> _WHAT YOU WILL DO_
All of the data below should be returned exactly.

> _DATASET EXTRACT_
———

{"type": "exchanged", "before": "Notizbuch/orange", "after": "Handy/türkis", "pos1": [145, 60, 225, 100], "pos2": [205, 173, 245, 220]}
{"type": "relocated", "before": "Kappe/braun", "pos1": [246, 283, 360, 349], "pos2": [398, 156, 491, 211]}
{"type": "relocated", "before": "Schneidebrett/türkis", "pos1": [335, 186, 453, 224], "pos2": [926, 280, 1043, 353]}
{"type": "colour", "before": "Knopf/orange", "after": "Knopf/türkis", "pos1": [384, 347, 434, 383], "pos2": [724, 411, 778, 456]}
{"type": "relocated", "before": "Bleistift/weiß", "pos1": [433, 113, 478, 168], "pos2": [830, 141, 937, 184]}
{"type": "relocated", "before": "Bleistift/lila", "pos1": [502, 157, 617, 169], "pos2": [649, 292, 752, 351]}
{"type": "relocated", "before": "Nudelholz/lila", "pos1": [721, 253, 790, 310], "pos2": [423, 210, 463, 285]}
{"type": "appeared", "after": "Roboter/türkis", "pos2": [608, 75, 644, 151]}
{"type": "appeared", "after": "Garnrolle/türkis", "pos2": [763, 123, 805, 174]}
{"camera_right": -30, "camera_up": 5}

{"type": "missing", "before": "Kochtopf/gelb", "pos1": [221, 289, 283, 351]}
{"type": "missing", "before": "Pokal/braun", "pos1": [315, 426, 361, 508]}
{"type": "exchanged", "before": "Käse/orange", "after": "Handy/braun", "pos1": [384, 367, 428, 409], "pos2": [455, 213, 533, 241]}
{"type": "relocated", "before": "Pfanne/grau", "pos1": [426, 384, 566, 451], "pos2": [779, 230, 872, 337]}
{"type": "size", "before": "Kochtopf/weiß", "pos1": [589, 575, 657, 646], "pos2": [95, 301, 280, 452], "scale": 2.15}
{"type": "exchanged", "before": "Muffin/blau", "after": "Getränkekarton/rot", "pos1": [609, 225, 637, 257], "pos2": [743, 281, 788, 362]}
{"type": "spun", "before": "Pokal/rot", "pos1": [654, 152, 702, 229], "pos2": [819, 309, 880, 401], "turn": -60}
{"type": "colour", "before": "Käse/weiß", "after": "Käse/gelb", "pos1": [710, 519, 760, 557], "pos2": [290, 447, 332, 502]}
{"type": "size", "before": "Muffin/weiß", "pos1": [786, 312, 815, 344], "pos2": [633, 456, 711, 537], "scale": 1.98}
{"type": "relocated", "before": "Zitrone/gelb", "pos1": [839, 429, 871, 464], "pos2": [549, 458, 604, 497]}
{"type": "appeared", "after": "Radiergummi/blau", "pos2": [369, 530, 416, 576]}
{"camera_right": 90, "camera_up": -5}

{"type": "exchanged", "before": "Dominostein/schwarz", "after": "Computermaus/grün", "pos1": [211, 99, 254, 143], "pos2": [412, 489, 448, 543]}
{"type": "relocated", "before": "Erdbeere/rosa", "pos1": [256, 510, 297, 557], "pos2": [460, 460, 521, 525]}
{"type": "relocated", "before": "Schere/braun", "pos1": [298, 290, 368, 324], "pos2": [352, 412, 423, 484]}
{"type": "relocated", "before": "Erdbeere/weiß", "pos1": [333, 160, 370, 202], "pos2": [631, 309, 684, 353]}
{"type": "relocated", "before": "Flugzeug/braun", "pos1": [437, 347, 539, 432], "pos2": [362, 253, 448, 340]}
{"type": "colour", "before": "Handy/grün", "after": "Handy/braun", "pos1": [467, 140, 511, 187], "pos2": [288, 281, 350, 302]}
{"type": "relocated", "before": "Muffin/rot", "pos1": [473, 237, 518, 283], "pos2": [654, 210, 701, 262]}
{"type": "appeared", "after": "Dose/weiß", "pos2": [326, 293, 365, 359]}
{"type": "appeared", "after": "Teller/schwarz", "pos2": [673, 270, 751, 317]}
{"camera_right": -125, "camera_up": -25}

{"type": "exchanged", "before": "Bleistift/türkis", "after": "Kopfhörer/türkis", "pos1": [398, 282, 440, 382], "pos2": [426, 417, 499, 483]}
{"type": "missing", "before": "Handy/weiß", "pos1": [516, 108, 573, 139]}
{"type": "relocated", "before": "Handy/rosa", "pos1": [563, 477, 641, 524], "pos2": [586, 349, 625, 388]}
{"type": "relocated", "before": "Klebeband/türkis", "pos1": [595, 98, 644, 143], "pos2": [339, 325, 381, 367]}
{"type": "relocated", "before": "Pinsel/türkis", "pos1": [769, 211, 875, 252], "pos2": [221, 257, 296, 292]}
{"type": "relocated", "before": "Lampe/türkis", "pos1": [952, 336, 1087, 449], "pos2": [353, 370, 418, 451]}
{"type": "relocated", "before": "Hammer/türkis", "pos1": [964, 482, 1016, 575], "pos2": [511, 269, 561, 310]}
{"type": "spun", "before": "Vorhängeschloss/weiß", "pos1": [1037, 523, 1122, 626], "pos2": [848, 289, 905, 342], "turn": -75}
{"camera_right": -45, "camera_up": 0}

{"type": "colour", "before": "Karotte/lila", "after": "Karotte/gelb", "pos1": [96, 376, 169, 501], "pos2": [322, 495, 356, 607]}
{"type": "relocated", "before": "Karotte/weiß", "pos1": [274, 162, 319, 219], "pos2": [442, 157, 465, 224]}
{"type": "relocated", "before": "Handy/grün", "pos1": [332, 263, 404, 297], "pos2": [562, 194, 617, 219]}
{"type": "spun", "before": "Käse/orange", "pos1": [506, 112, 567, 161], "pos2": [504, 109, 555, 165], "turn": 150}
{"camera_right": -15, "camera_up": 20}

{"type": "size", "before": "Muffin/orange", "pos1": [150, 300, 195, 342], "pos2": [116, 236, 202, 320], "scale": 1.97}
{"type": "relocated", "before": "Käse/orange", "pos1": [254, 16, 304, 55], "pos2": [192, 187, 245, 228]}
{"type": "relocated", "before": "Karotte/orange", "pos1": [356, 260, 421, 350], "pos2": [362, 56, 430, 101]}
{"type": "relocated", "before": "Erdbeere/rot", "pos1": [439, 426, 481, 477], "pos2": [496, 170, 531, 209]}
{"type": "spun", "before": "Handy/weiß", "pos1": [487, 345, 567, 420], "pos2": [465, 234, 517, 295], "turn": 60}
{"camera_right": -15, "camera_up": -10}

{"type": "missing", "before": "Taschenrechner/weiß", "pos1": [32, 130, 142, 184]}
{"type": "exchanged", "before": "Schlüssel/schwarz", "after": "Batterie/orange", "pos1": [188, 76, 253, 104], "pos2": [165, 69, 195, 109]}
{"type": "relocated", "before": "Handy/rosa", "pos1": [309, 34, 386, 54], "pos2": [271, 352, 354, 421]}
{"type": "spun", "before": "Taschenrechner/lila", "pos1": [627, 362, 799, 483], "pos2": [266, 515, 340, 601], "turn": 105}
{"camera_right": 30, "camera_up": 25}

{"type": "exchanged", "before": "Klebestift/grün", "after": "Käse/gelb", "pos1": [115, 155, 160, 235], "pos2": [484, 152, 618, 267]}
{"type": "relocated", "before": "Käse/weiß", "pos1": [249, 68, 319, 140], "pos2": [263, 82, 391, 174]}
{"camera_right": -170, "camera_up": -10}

———

> _EXERCISE SOLUTION_
{"type": "exchanged", "before": "Notizbuch/orange", "after": "Handy/türkis", "pos1": [145, 60, 225, 100], "pos2": [205, 173, 245, 220]}
{"type": "relocated", "before": "Kappe/braun", "pos1": [246, 283, 360, 349], "pos2": [398, 156, 491, 211]}
{"type": "relocated", "before": "Schneidebrett/türkis", "pos1": [335, 186, 453, 224], "pos2": [926, 280, 1043, 353]}
{"type": "colour", "before": "Knopf/orange", "after": "Knopf/türkis", "pos1": [384, 347, 434, 383], "pos2": [724, 411, 778, 456]}
{"type": "relocated", "before": "Bleistift/weiß", "pos1": [433, 113, 478, 168], "pos2": [830, 141, 937, 184]}
{"type": "relocated", "before": "Bleistift/lila", "pos1": [502, 157, 617, 169], "pos2": [649, 292, 752, 351]}
{"type": "relocated", "before": "Nudelholz/lila", "pos1": [721, 253, 790, 310], "pos2": [423, 210, 463, 285]}
{"type": "appeared", "after": "Roboter/türkis", "pos2": [608, 75, 644, 151]}
{"type": "appeared", "after": "Garnrolle/türkis", "pos2": [763, 123, 805, 174]}
{"camera_right": -30, "camera_up": 5}

{"type": "missing", "before": "Kochtopf/gelb", "pos1": [221, 289, 283, 351]}
{"type": "missing", "before": "Pokal/braun", "pos1": [315, 426, 361, 508]}
{"type": "exchanged", "before": "Käse/orange", "after": "Handy/braun", "pos1": [384, 367, 428, 409], "pos2": [455, 213, 533, 241]}
{"type": "relocated", "before": "Pfanne/grau", "pos1": [426, 384, 566, 451], "pos2": [779, 230, 872, 337]}
{"type": "size", "before": "Kochtopf/weiß", "pos1": [589, 575, 657, 646], "pos2": [95, 301, 280, 452], "scale": 2.15}
{"type": "exchanged", "before": "Muffin/blau", "after": "Getränkekarton/rot", "pos1": [609, 225, 637, 257], "pos2": [743, 281, 788, 362]}
{"type": "spun", "before": "Pokal/rot", "pos1": [654, 152, 702, 229], "pos2": [819, 309, 880, 401], "turn": -60}
{"type": "colour", "before": "Käse/weiß", "after": "Käse/gelb", "pos1": [710, 519, 760, 557], "pos2": [290, 447, 332, 502]}
{"type": "size", "before": "Muffin/weiß", "pos1": [786, 312, 815, 344], "pos2": [633, 456, 711, 537], "scale": 1.98}
{"type": "relocated", "before": "Zitrone/gelb", "pos1": [839, 429, 871, 464], "pos2": [549, 458, 604, 497]}
{"type": "appeared", "after": "Radiergummi/blau", "pos2": [369, 530, 416, 576]}
{"camera_right": 90, "camera_up": -5}

{"type": "exchanged", "before": "Dominostein/schwarz", "after": "Computermaus/grün", "pos1": [211, 99, 254, 143], "pos2": [412, 489, 448, 543]}
{"type": "relocated", "before": "Erdbeere/rosa", "pos1": [256, 510, 297, 557], "pos2": [460, 460, 521, 525]}
{"type": "relocated", "before": "Schere/braun", "pos1": [298, 290, 368, 324], "pos2": [352, 412, 423, 484]}
{"type": "relocated", "before": "Erdbeere/weiß", "pos1": [333, 160, 370, 202], "pos2": [631, 309, 684, 353]}
{"type": "relocated", "before": "Flugzeug/braun", "pos1": [437, 347, 539, 432], "pos2": [362, 253, 448, 340]}
{"type": "colour", "before": "Handy/grün", "after": "Handy/braun", "pos1": [467, 140, 511, 187], "pos2": [288, 281, 350, 302]}
{"type": "relocated", "before": "Muffin/rot", "pos1": [473, 237, 518, 283], "pos2": [654, 210, 701, 262]}
{"type": "appeared", "after": "Dose/weiß", "pos2": [326, 293, 365, 359]}
{"type": "appeared", "after": "Teller/schwarz", "pos2": [673, 270, 751, 317]}
{"camera_right": -125, "camera_up": -25}

{"type": "exchanged", "before": "Bleistift/türkis", "after": "Kopfhörer/türkis", "pos1": [398, 282, 440, 382], "pos2": [426, 417, 499, 483]}
{"type": "missing", "before": "Handy/weiß", "pos1": [516, 108, 573, 139]}
{"type": "relocated", "before": "Handy/rosa", "pos1": [563, 477, 641, 524], "pos2": [586, 349, 625, 388]}
{"type": "relocated", "before": "Klebeband/türkis", "pos1": [595, 98, 644, 143], "pos2": [339, 325, 381, 367]}
{"type": "relocated", "before": "Pinsel/türkis", "pos1": [769, 211, 875, 252], "pos2": [221, 257, 296, 292]}
{"type": "relocated", "before": "Lampe/türkis", "pos1": [952, 336, 1087, 449], "pos2": [353, 370, 418, 451]}
{"type": "relocated", "before": "Hammer/türkis", "pos1": [964, 482, 1016, 575], "pos2": [511, 269, 561, 310]}
{"type": "spun", "before": "Vorhängeschloss/weiß", "pos1": [1037, 523, 1122, 626], "pos2": [848, 289, 905, 342], "turn": -75}
{"camera_right": -45, "camera_up": 0}

{"type": "colour", "before": "Karotte/lila", "after": "Karotte/gelb", "pos1": [96, 376, 169, 501], "pos2": [322, 495, 356, 607]}
{"type": "relocated", "before": "Karotte/weiß", "pos1": [274, 162, 319, 219], "pos2": [442, 157, 465, 224]}
{"type": "relocated", "before": "Handy/grün", "pos1": [332, 263, 404, 297], "pos2": [562, 194, 617, 219]}
{"type": "spun", "before": "Käse/orange", "pos1": [506, 112, 567, 161], "pos2": [504, 109, 555, 165], "turn": 150}
{"camera_right": -15, "camera_up": 20}

{"type": "size", "before": "Muffin/orange", "pos1": [150, 300, 195, 342], "pos2": [116, 236, 202, 320], "scale": 1.97}
{"type": "relocated", "before": "Käse/orange", "pos1": [254, 16, 304, 55], "pos2": [192, 187, 245, 228]}
{"type": "relocated", "before": "Karotte/orange", "pos1": [356, 260, 421, 350], "pos2": [362, 56, 430, 101]}
{"type": "relocated", "before": "Erdbeere/rot", "pos1": [439, 426, 481, 477], "pos2": [496, 170, 531, 209]}
{"type": "spun", "before": "Handy/weiß", "pos1": [487, 345, 567, 420], "pos2": [465, 234, 517, 295], "turn": 60}
{"camera_right": -15, "camera_up": -10}

{"type": "missing", "before": "Taschenrechner/weiß", "pos1": [32, 130, 142, 184]}
{"type": "exchanged", "before": "Schlüssel/schwarz", "after": "Batterie/orange", "pos1": [188, 76, 253, 104], "pos2": [165, 69, 195, 109]}
{"type": "relocated", "before": "Handy/rosa", "pos1": [309, 34, 386, 54], "pos2": [271, 352, 354, 421]}
{"type": "spun", "before": "Taschenrechner/lila", "pos1": [627, 362, 799, 483], "pos2": [266, 515, 340, 601], "turn": 105}
{"camera_right": 30, "camera_up": 25}

{"type": "exchanged", "before": "Klebestift/grün", "after": "Käse/gelb", "pos1": [115, 155, 160, 235], "pos2": [484, 152, 618, 267]}
{"type": "relocated", "before": "Käse/weiß", "pos1": [249, 68, 319, 140], "pos2": [263, 82, 391, 174]}
{"camera_right": -170, "camera_up": -10}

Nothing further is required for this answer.